EXERCISE AIM
Each line of data below must be printed exactly as written, with any pictures removed.

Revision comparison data
== Segment start ==

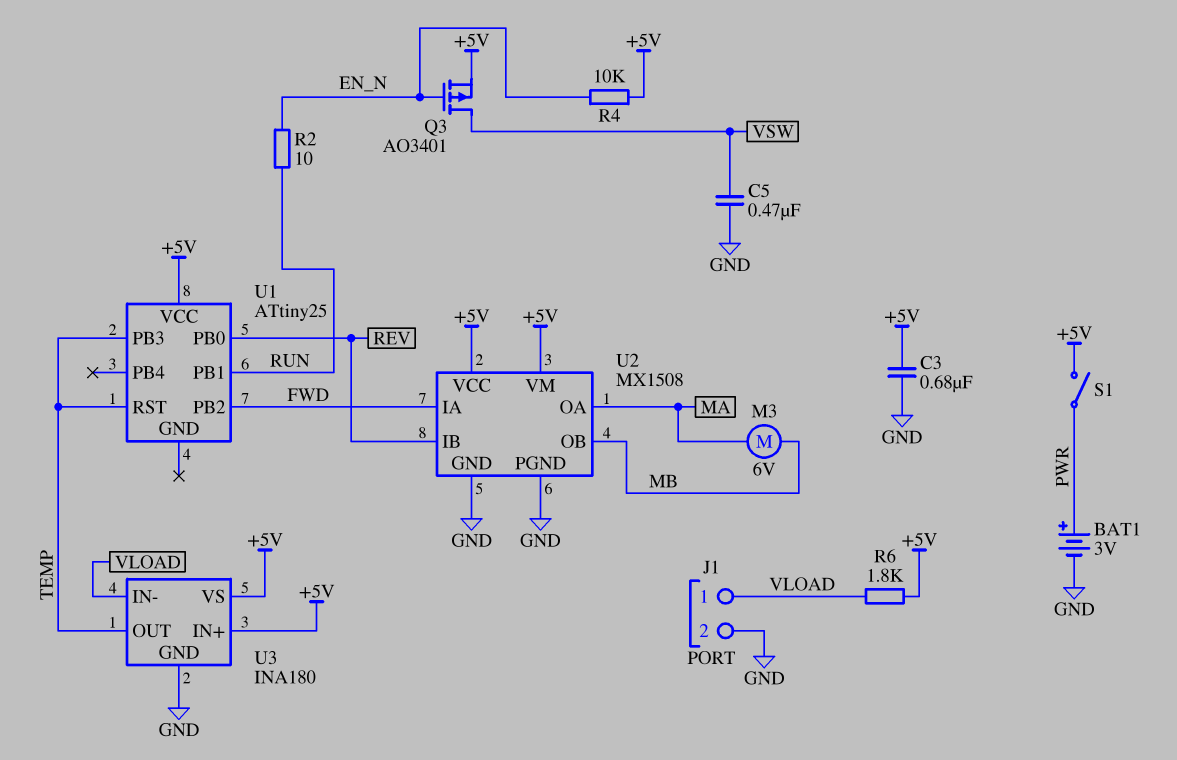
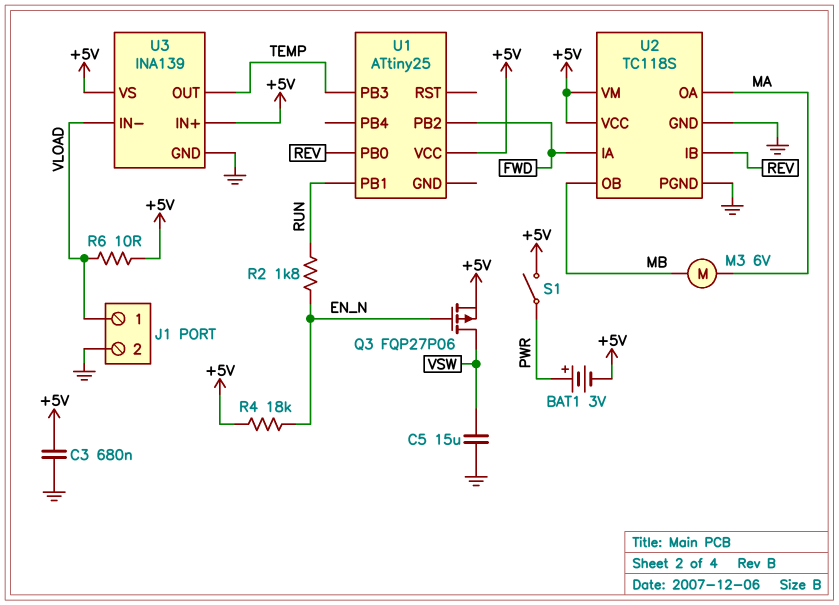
BAT1: 3V (plus PWR, minus GND) -> 3V (plus PWR, minus +5V)
C5: 470nF (GND, VSW) -> 15uF (GND, VSW)
Q3: PMOS AO3401 (G EN_N, D VSW, S +5V) -> PMOS FQP27P06 (G EN_N, D VSW, S +5V)
R2: 10 (EN_N, RUN) -> 1.8k (EN_N, RUN)
R4: 10k (+5V, EN_N) -> 18k (+5V, EN_N)
R6: 1.8k (+5V, VLOAD) -> 10 (+5V, VLOAD)
U1 pin RST: TEMP -> none
U2: MX1508 -> TC118S
U3: INA180 -> INA139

== Segment end ==

COMPLETED TASK
BAT1: 3V (plus PWR, minus GND) -> 3V (plus PWR, minus +5V)
C5: 470nF (GND, VSW) -> 15uF (GND, VSW)
Q3: PMOS AO3401 (G EN_N, D VSW, S +5V) -> PMOS FQP27P06 (G EN_N, D VSW, S +5V)
R2: 10 (EN_N, RUN) -> 1.8k (EN_N, RUN)
R4: 10k (+5V, EN_N) -> 18k (+5V, EN_N)
R6: 1.8k (+5V, VLOAD) -> 10 (+5V, VLOAD)
U1 pin RST: TEMP -> none
U2: MX1508 -> TC118S
U3: INA180 -> INA139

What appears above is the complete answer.